About this task
The complete listing goes into the output exactly, without its pictures.

Records
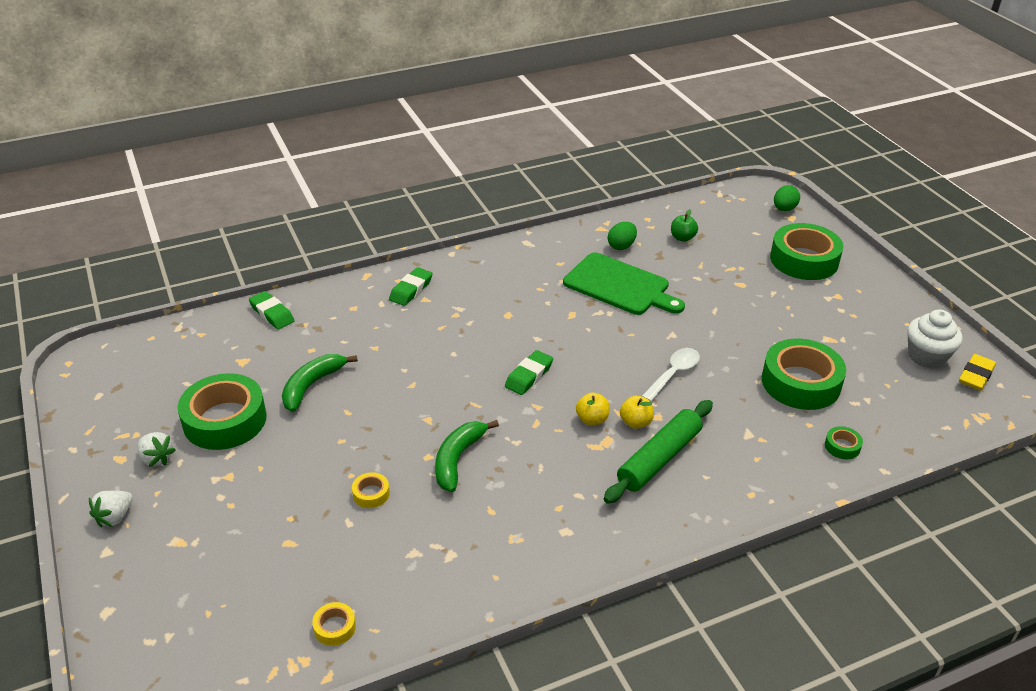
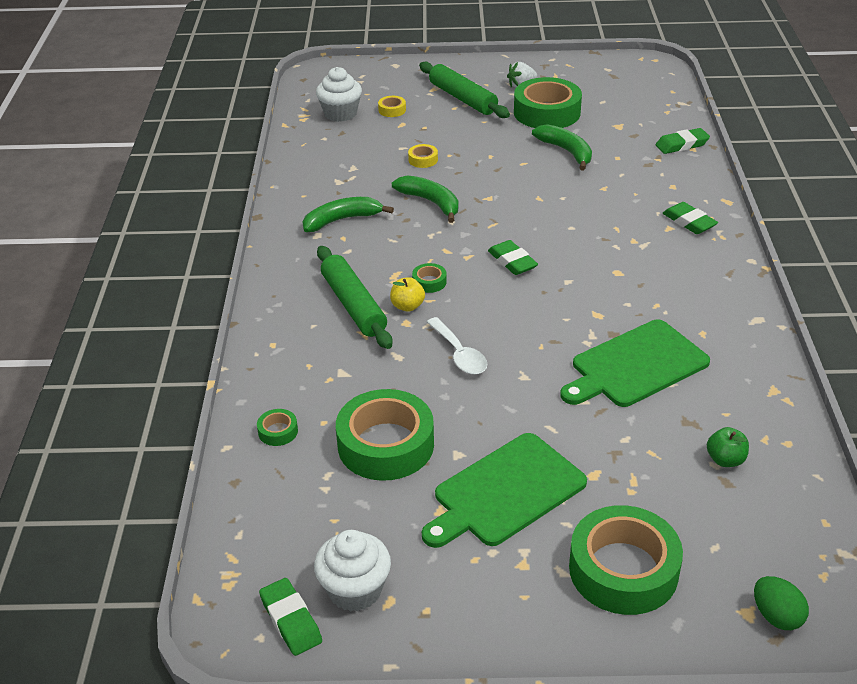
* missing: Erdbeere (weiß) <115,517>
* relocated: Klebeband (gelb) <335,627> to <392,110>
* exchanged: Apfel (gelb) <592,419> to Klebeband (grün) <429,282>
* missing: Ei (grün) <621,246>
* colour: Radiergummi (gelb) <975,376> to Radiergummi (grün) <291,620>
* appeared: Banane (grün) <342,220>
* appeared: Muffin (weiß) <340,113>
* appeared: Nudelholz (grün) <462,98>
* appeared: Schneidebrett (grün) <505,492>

Solution below
* missing: Erdbeere (weiß) <115,517>
* relocated: Klebeband (gelb) <335,627> to <392,110>
* exchanged: Apfel (gelb) <592,419> to Klebeband (grün) <429,282>
* missing: Ei (grün) <621,246>
* colour: Radiergummi (gelb) <975,376> to Radiergummi (grün) <291,620>
* appeared: Banane (grün) <342,220>
* appeared: Muffin (weiß) <340,113>
* appeared: Nudelholz (grün) <462,98>
* appeared: Schneidebrett (grün) <505,492>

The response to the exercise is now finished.